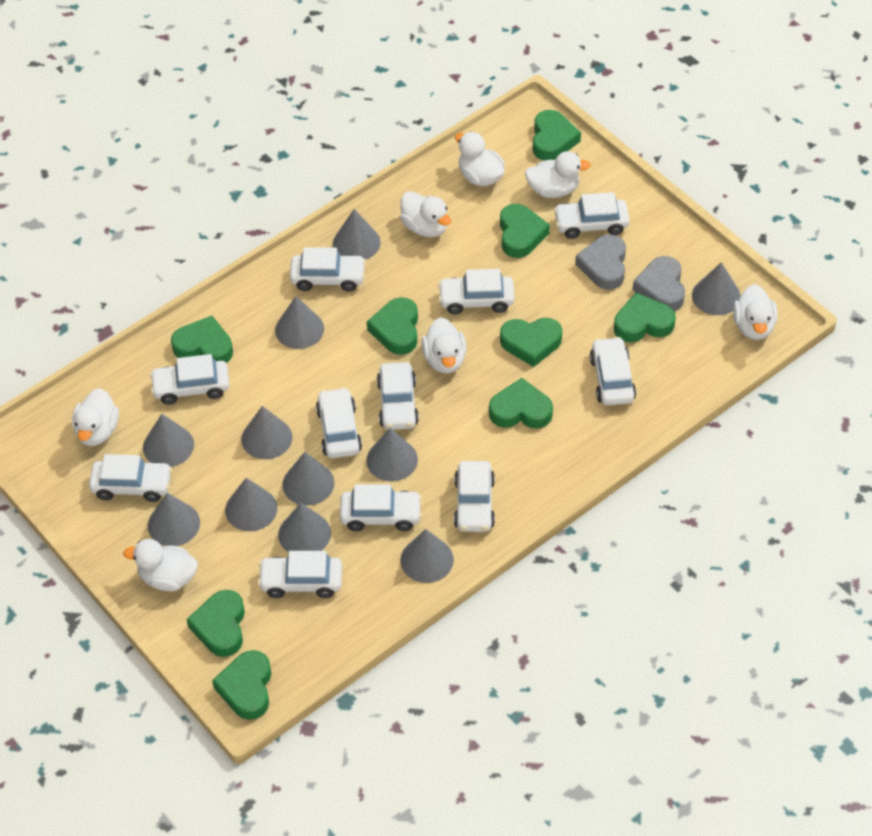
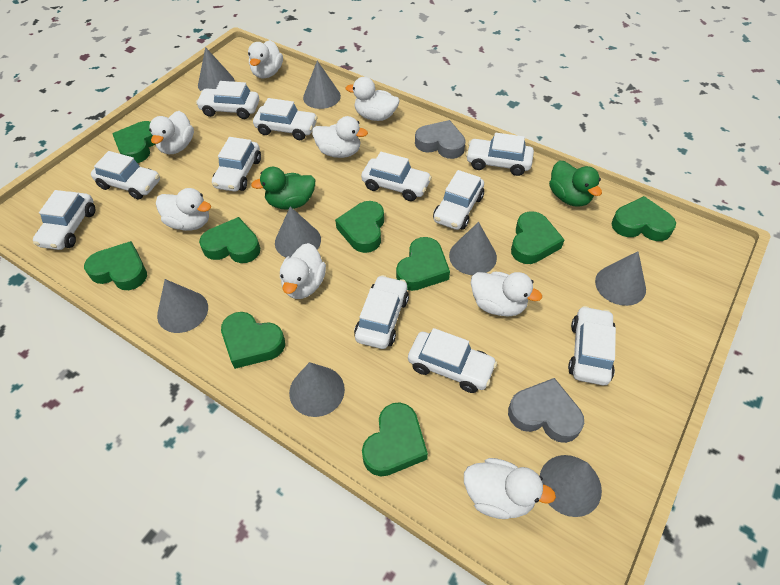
green duck: 0 -> 2
grey cone: 11 -> 8
white duck: 7 -> 8

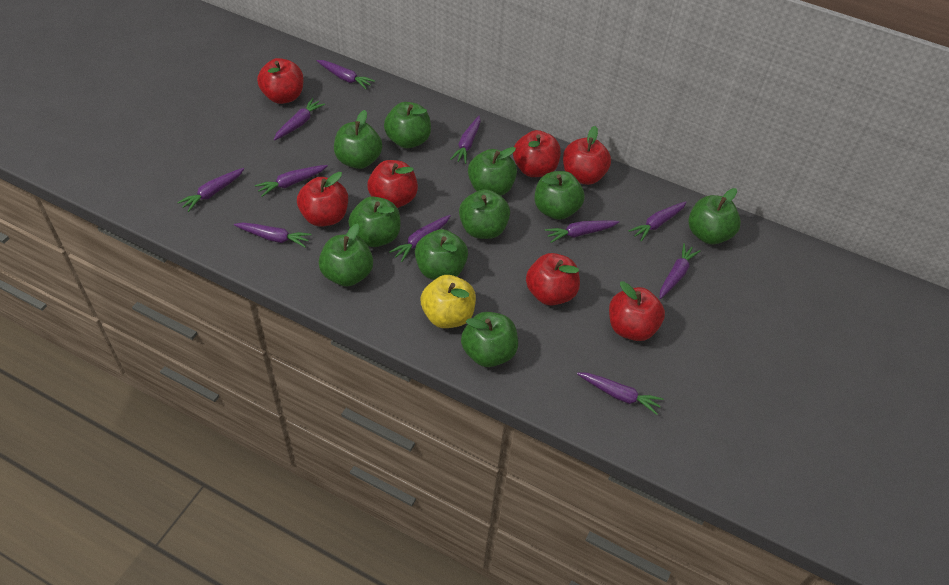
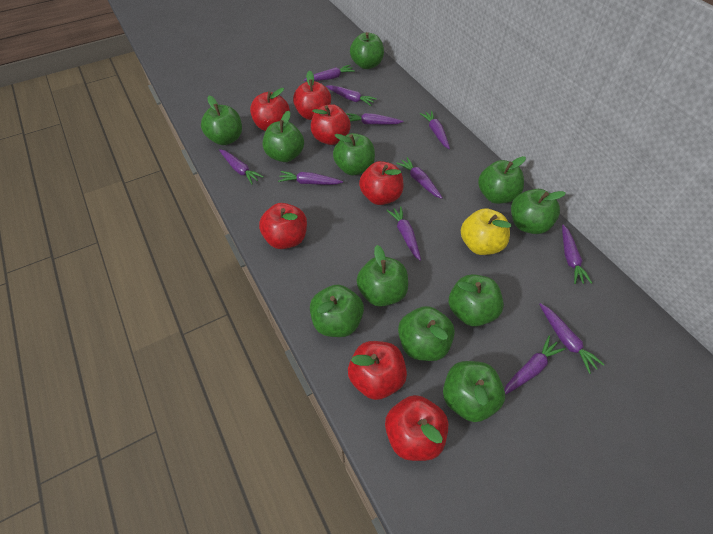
green apple: 10 -> 11

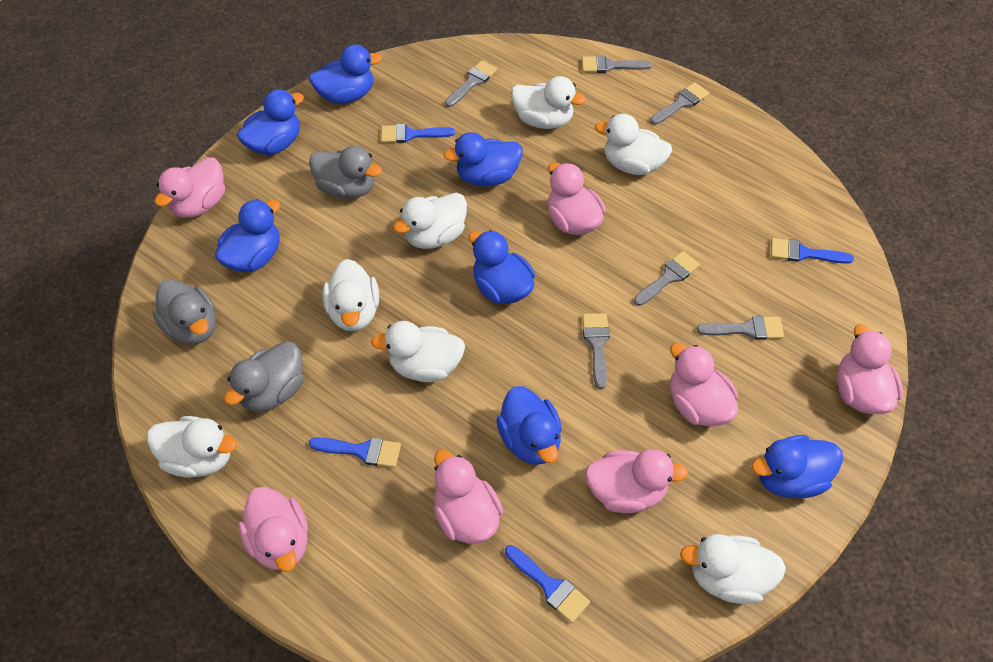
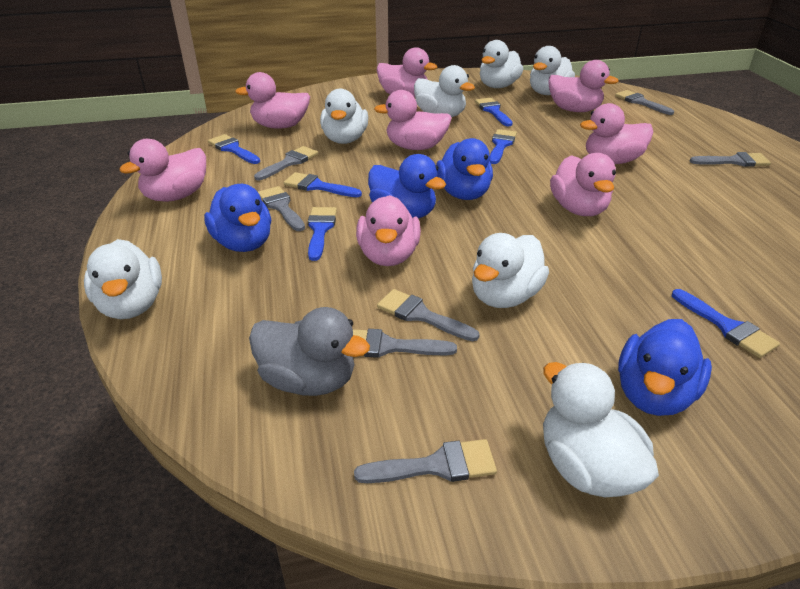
blue brush: 4 -> 6
blue duck: 7 -> 4
grey brush: 6 -> 7
grey duck: 3 -> 1
pink duck: 7 -> 8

---+---

▸ Task description:
Line by line, write out the records above exactly, skipping the pictures.

▸ Completed task:
green duck: 0 -> 2
grey cone: 11 -> 8
white duck: 7 -> 8

green apple: 10 -> 11

blue brush: 4 -> 6
blue duck: 7 -> 4
grey brush: 6 -> 7
grey duck: 3 -> 1
pink duck: 7 -> 8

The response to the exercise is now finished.